Your answer must be an exact copy of the listing.

Information supplied: Begin

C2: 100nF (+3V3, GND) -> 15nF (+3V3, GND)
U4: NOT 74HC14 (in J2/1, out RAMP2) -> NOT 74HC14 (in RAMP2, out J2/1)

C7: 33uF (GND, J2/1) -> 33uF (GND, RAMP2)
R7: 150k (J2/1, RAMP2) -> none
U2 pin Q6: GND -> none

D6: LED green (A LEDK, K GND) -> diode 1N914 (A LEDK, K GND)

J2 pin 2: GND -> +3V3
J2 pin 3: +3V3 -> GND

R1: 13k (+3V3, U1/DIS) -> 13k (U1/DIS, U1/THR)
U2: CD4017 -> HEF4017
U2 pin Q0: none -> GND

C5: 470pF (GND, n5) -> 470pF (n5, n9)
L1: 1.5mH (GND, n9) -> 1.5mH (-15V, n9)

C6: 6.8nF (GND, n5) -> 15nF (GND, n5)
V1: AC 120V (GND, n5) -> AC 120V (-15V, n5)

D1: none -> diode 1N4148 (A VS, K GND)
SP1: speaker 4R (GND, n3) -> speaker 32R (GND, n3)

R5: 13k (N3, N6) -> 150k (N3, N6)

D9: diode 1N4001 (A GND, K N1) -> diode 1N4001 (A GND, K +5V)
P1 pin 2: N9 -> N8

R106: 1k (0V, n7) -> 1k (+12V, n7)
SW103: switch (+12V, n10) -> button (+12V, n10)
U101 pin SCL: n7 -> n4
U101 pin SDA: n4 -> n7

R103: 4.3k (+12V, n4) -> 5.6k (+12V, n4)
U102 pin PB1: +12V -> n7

Information supplied: End

→ **Response for this exercise**:
C2: 100nF (+3V3, GND) -> 15nF (+3V3, GND)
U4: NOT 74HC14 (in J2/1, out RAMP2) -> NOT 74HC14 (in RAMP2, out J2/1)

C7: 33uF (GND, J2/1) -> 33uF (GND, RAMP2)
R7: 150k (J2/1, RAMP2) -> none
U2 pin Q6: GND -> none

D6: LED green (A LEDK, K GND) -> diode 1N914 (A LEDK, K GND)

J2 pin 2: GND -> +3V3
J2 pin 3: +3V3 -> GND

R1: 13k (+3V3, U1/DIS) -> 13k (U1/DIS, U1/THR)
U2: CD4017 -> HEF4017
U2 pin Q0: none -> GND

C5: 470pF (GND, n5) -> 470pF (n5, n9)
L1: 1.5mH (GND, n9) -> 1.5mH (-15V, n9)

C6: 6.8nF (GND, n5) -> 15nF (GND, n5)
V1: AC 120V (GND, n5) -> AC 120V (-15V, n5)

D1: none -> diode 1N4148 (A VS, K GND)
SP1: speaker 4R (GND, n3) -> speaker 32R (GND, n3)

R5: 13k (N3, N6) -> 150k (N3, N6)

D9: diode 1N4001 (A GND, K N1) -> diode 1N4001 (A GND, K +5V)
P1 pin 2: N9 -> N8

R106: 1k (0V, n7) -> 1k (+12V, n7)
SW103: switch (+12V, n10) -> button (+12V, n10)
U101 pin SCL: n7 -> n4
U101 pin SDA: n4 -> n7

R103: 4.3k (+12V, n4) -> 5.6k (+12V, n4)
U102 pin PB1: +12V -> n7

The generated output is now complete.